What you need to do: A faithful copy of every entry, with the pictures removed, is what is needed here.

Data to examine:

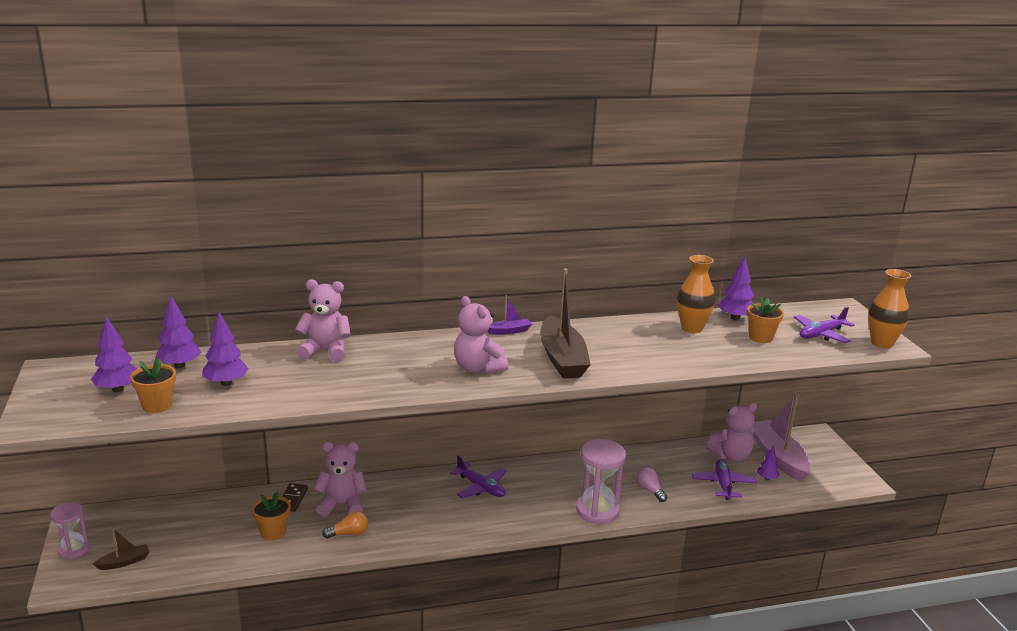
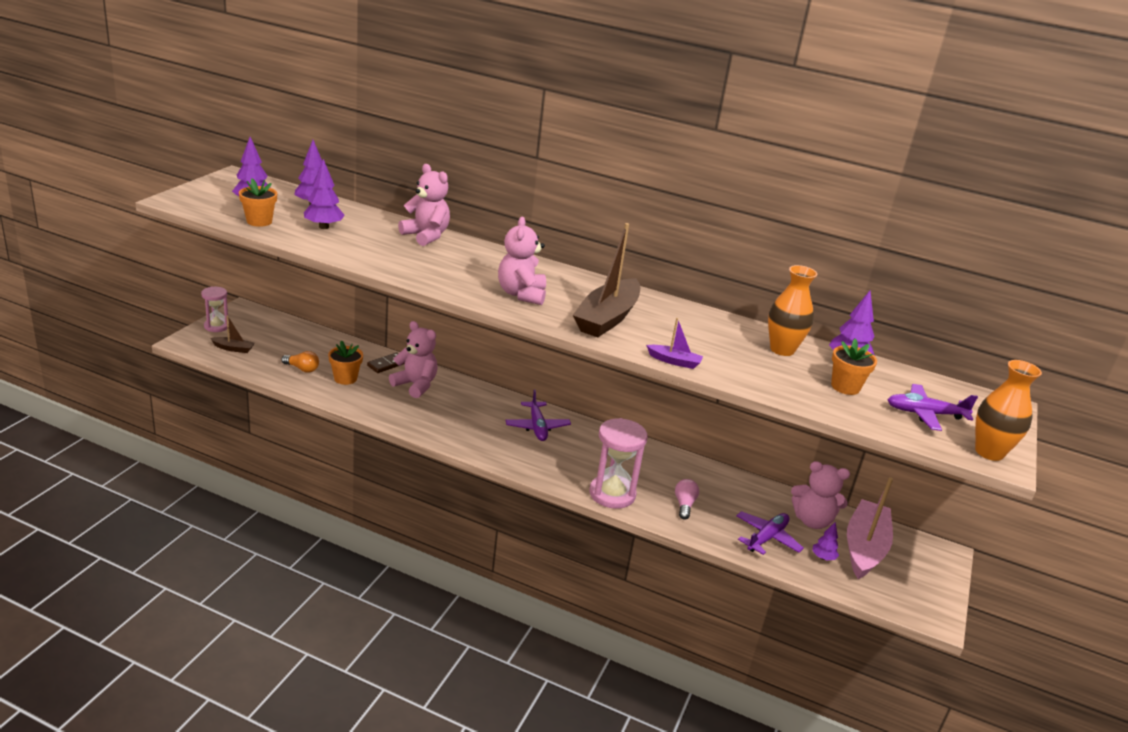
camera: 35 degrees right, 5 degrees up
(348, 534) = (393, 406): orange light bulb -> orange light bulb (302, 369)
(509, 331) = (598, 281): purple boat -> purple boat (674, 361)

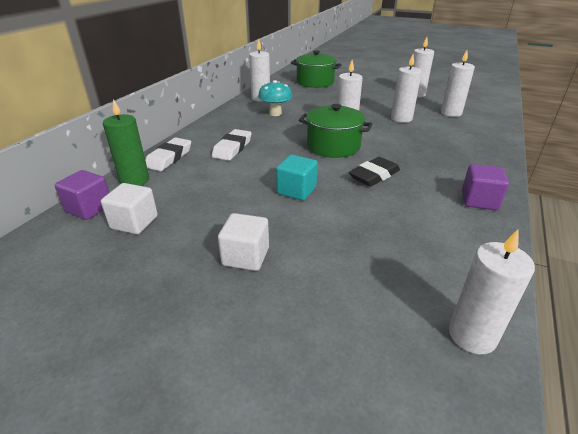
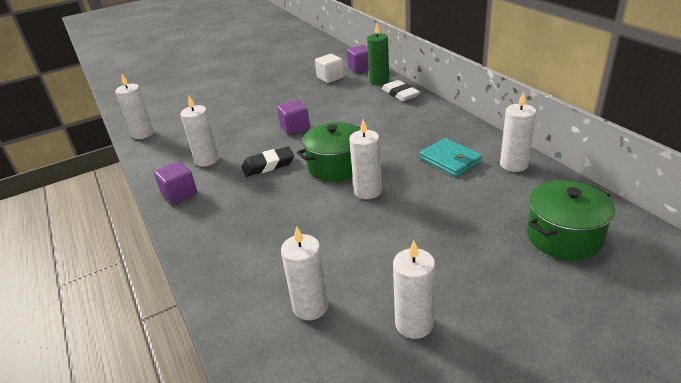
camera: 130 degrees right, 0 degrees up
(232, 148) = (388, 119): white eraser -> none
(246, 256) = (262, 99): white cube -> none
(275, 113) = (450, 160): turquoise mushroom -> turquoise wallet
(296, 190) = (295, 128): turquoise cube -> purple cube
(374, 175) = (268, 165): black eraser -> black eraser turned 75 degrees clockwise
(401, 118) = (344, 244): white candle -> white candle (207, 160)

Reply:
camera: 35 degrees right, 5 degrees up
(348, 534) = (393, 406): orange light bulb -> orange light bulb (302, 369)
(509, 331) = (598, 281): purple boat -> purple boat (674, 361)

camera: 130 degrees right, 0 degrees up
(232, 148) = (388, 119): white eraser -> none
(246, 256) = (262, 99): white cube -> none
(275, 113) = (450, 160): turquoise mushroom -> turquoise wallet
(296, 190) = (295, 128): turquoise cube -> purple cube
(374, 175) = (268, 165): black eraser -> black eraser turned 75 degrees clockwise
(401, 118) = (344, 244): white candle -> white candle (207, 160)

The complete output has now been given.